◆ WHAT THE TASK REQUIRES
Beneath this instruction is a listing; print exactly the lines in it starting at the line that contains "R10: 1.8k (+12V, N9) -> 24k (+12V, N9)" and going through the line that contains "SW3: switch (N9, N19) -> switch (AGND, N9)".

Start of Block

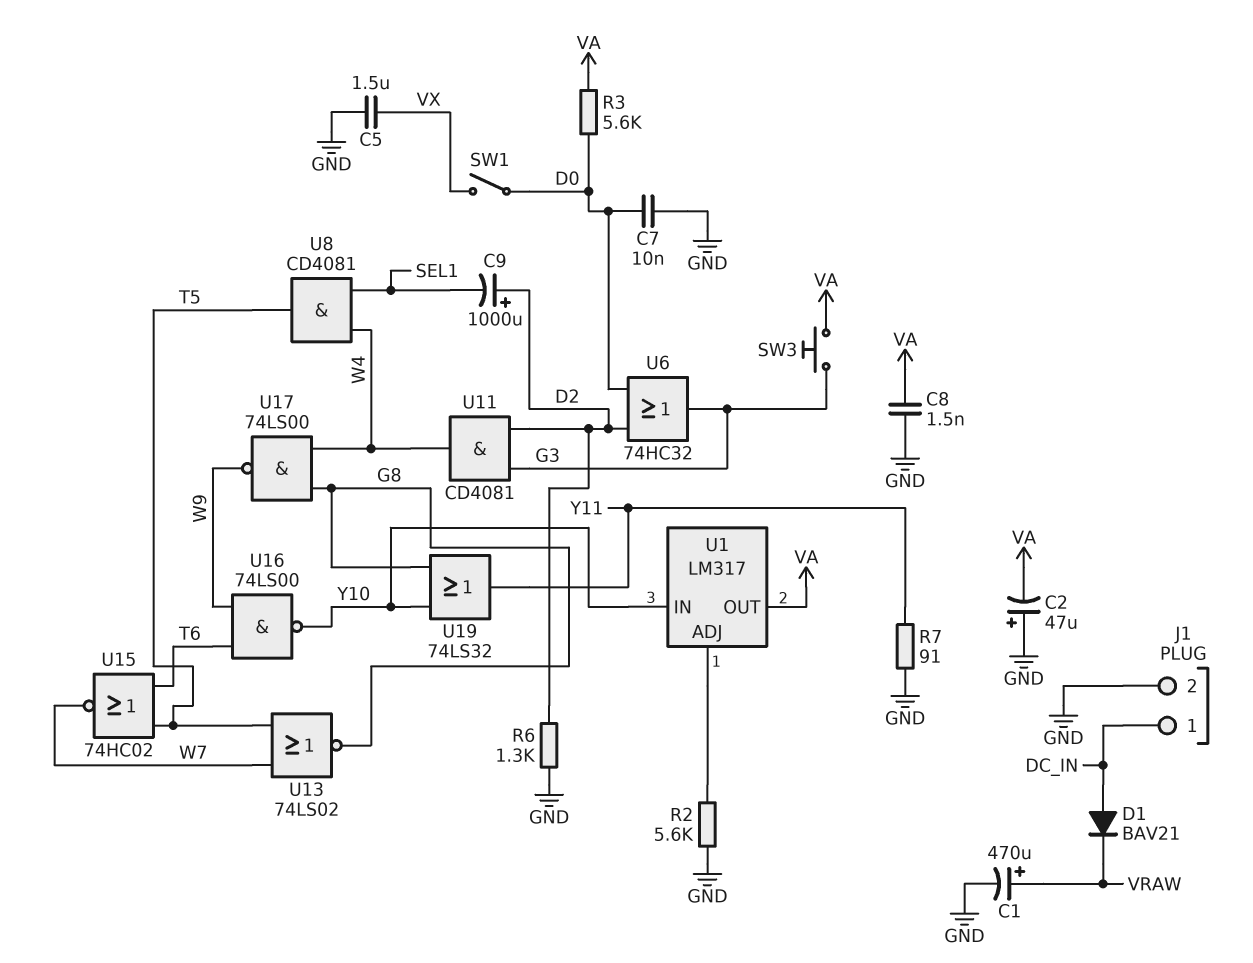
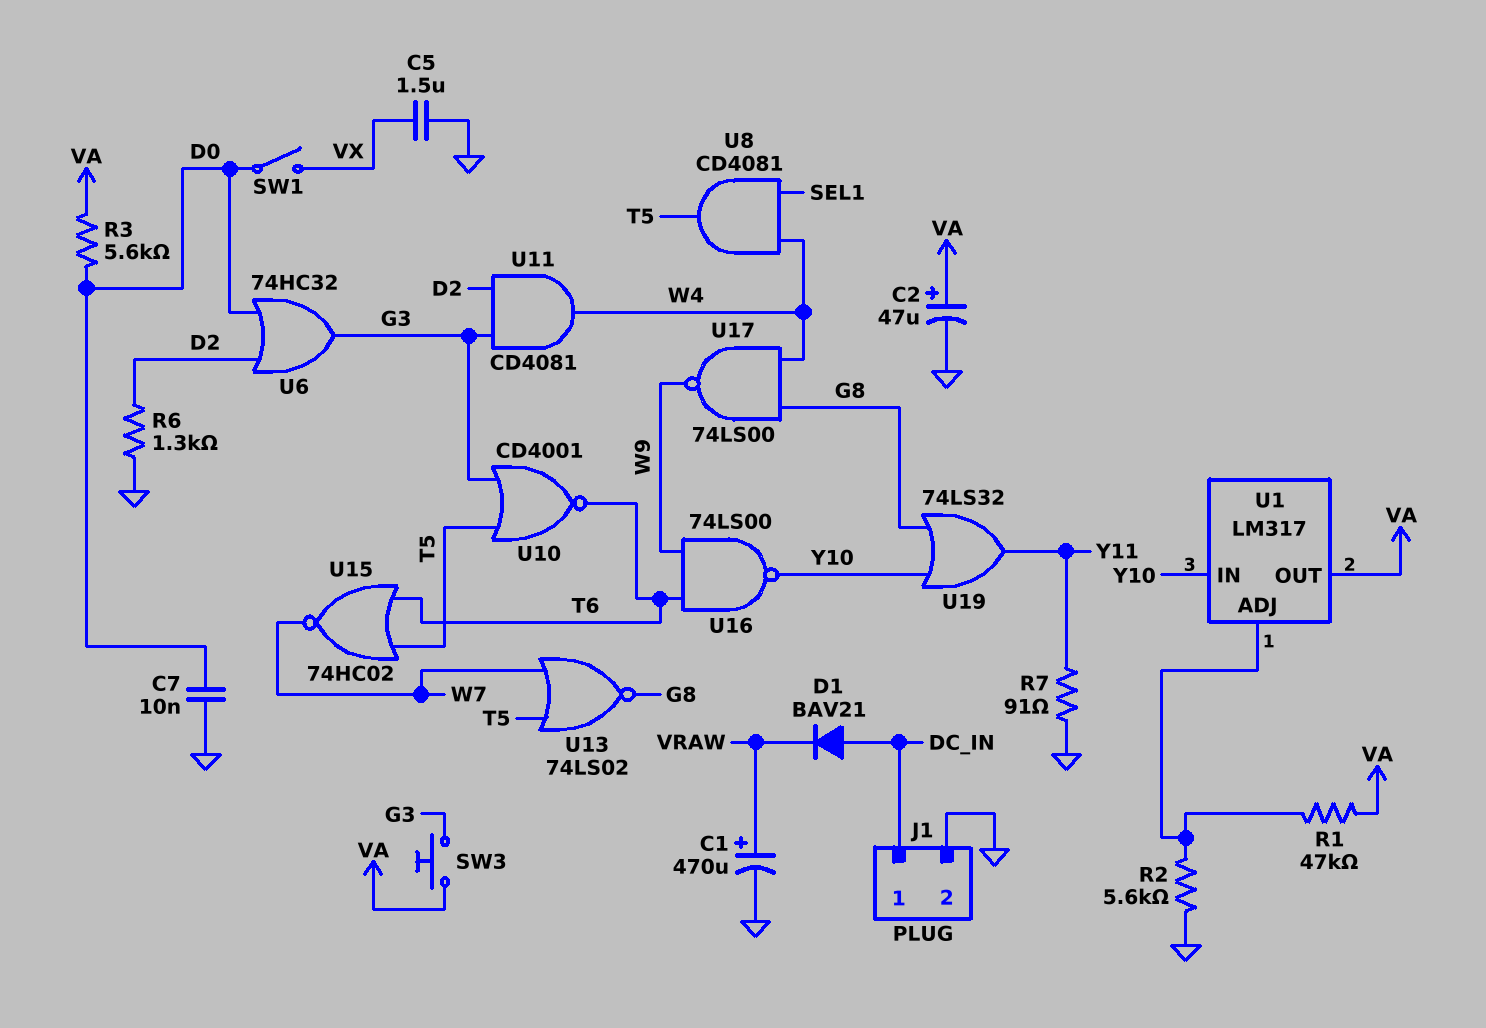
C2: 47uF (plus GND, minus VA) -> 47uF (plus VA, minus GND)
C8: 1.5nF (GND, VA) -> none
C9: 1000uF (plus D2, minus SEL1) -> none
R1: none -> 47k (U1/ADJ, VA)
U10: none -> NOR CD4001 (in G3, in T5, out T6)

End of Block
Start of Block

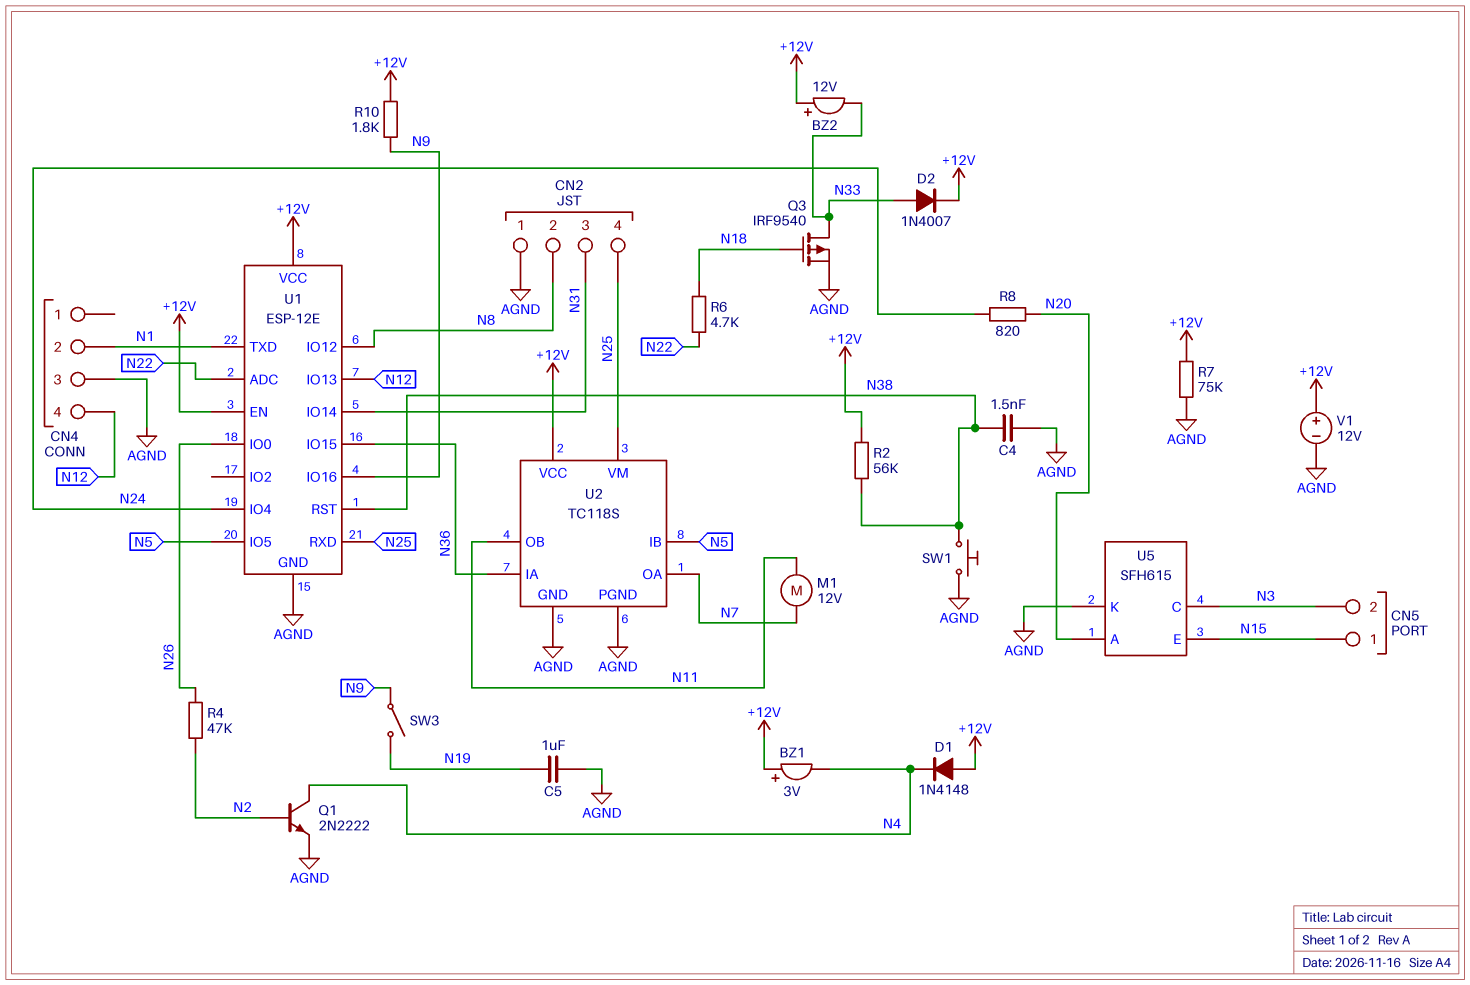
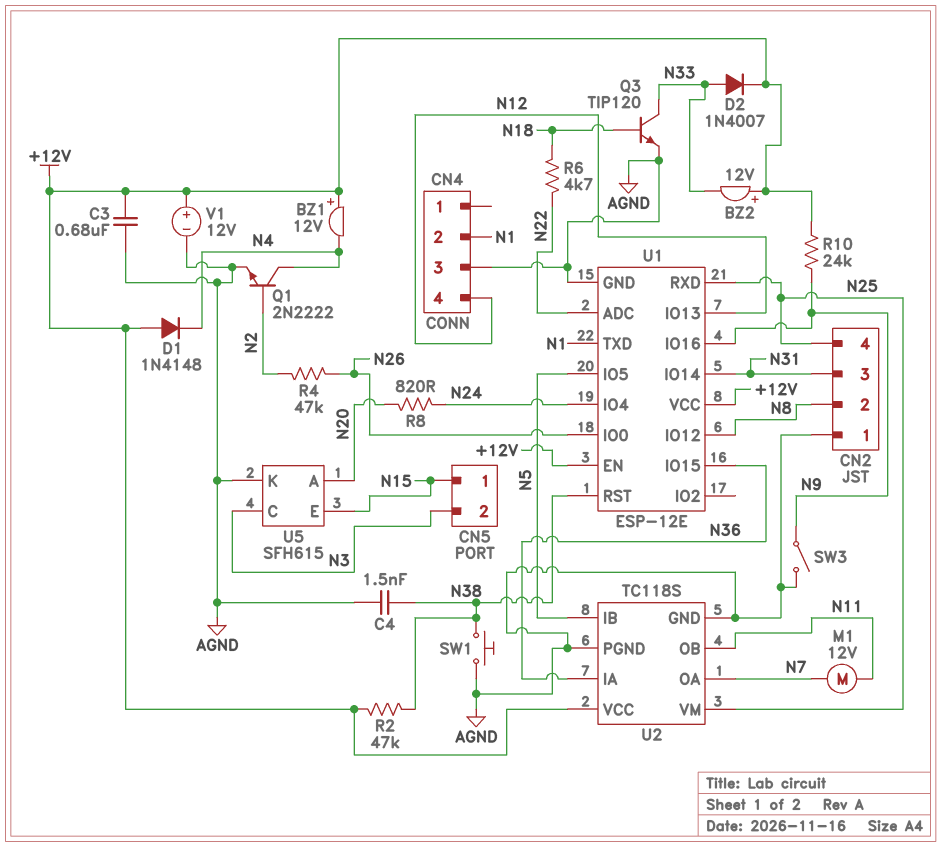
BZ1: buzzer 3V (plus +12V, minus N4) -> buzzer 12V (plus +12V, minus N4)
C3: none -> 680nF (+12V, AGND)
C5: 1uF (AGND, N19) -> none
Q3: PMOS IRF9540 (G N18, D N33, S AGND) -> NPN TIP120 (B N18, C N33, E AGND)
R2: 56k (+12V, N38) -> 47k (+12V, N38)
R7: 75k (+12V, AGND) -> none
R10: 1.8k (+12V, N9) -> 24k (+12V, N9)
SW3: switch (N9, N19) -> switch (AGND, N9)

End of Block

◆ FINISHED EXERCISE
R10: 1.8k (+12V, N9) -> 24k (+12V, N9)
SW3: switch (N9, N19) -> switch (AGND, N9)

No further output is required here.